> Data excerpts
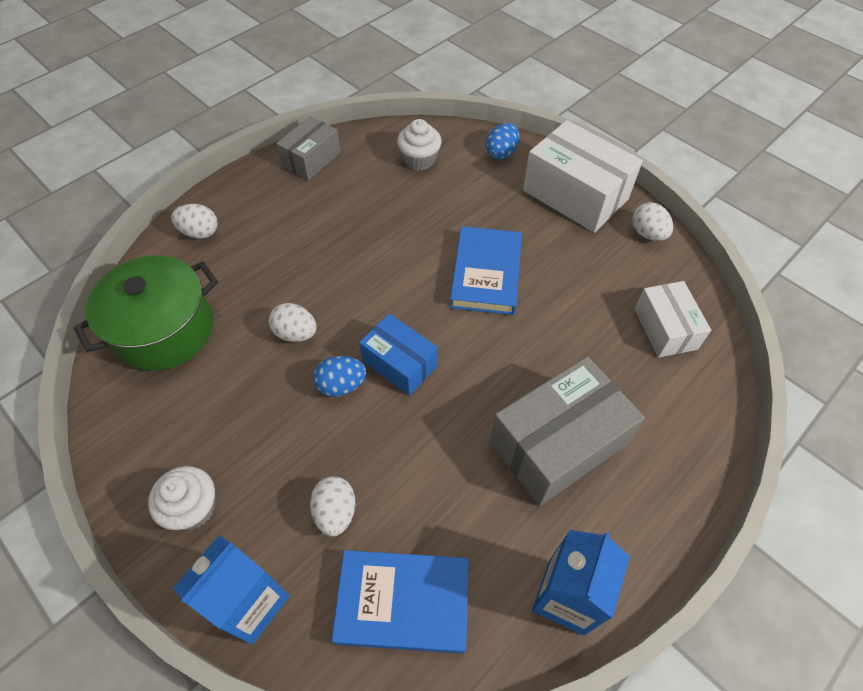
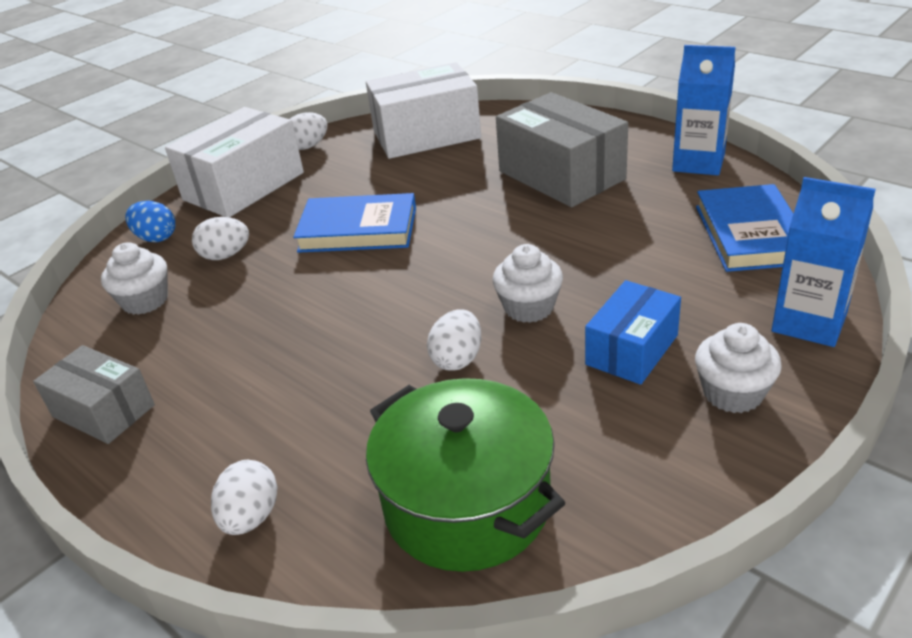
camera: 90 degrees left, 20 degrees down
(335, 512) = (685, 285): white egg -> white egg (225, 255)
(341, 385) = (529, 307): blue egg -> white cupcake
(399, 363) = (490, 271): blue box -> blue box (632, 350)
(665, 328) = (426, 135): white box -> white box, size x1.67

> Activity
Exact copy, no pictures: reproduce every record above.

> Problem solution
camera: 90 degrees left, 20 degrees down
(335, 512) = (685, 285): white egg -> white egg (225, 255)
(341, 385) = (529, 307): blue egg -> white cupcake
(399, 363) = (490, 271): blue box -> blue box (632, 350)
(665, 328) = (426, 135): white box -> white box, size x1.67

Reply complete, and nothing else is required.